§ **PROBLEM STATEMENT**: Taking the line with "(52, 474) = (174, 574): none -> orange bowl" as the first and the line with "camera: 30 degrees right, 15 degrees up" as the last, set down exactly every line in that range from the entries below, and no more.

§ **SUPPLIED DATA**:
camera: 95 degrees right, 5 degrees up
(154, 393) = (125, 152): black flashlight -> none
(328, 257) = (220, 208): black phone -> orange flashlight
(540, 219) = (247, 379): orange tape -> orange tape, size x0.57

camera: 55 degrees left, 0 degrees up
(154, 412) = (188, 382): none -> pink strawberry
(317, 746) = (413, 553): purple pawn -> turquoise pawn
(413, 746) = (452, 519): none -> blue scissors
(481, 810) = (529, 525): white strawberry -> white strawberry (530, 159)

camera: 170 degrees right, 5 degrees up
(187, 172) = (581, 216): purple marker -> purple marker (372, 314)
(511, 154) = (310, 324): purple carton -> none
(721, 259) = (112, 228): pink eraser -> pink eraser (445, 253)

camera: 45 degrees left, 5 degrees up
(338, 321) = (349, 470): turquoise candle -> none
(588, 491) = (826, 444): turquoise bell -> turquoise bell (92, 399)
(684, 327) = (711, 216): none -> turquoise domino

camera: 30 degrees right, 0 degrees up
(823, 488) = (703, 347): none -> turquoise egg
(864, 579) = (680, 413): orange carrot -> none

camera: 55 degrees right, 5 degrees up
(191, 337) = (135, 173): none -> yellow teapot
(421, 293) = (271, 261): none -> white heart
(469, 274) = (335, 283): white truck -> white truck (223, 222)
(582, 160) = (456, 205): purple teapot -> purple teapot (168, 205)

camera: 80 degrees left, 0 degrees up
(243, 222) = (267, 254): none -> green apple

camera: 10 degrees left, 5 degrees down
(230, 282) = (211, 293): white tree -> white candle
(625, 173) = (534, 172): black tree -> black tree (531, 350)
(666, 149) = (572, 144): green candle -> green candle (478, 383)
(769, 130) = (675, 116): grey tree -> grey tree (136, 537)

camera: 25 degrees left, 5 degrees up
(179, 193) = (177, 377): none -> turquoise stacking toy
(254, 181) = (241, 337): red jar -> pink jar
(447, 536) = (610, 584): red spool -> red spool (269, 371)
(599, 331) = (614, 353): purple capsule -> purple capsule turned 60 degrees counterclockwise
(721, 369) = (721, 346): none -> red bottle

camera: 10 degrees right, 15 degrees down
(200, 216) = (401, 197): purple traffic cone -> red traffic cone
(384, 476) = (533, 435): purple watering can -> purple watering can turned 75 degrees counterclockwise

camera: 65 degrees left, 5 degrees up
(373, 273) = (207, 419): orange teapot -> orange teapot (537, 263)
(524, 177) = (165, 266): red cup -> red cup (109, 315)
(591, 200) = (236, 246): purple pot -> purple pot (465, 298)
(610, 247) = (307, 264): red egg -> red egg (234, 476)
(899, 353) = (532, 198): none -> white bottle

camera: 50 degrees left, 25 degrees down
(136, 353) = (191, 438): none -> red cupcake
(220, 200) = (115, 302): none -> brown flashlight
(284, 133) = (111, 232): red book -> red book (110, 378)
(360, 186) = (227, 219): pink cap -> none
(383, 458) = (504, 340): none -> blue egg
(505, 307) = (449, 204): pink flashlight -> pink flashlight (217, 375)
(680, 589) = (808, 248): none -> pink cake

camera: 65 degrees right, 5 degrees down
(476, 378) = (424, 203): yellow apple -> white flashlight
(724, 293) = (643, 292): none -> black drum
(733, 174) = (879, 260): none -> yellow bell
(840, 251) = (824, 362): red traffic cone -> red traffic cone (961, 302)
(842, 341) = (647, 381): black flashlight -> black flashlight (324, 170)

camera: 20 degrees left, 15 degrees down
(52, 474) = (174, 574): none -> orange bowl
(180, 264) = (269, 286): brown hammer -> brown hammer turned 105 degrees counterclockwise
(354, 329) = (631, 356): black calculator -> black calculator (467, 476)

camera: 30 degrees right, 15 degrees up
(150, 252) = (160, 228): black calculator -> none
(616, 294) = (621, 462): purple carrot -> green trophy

§ **TASK SOLUTION**:
(52, 474) = (174, 574): none -> orange bowl
(180, 264) = (269, 286): brown hammer -> brown hammer turned 105 degrees counterclockwise
(354, 329) = (631, 356): black calculator -> black calculator (467, 476)

camera: 30 degrees right, 15 degrees up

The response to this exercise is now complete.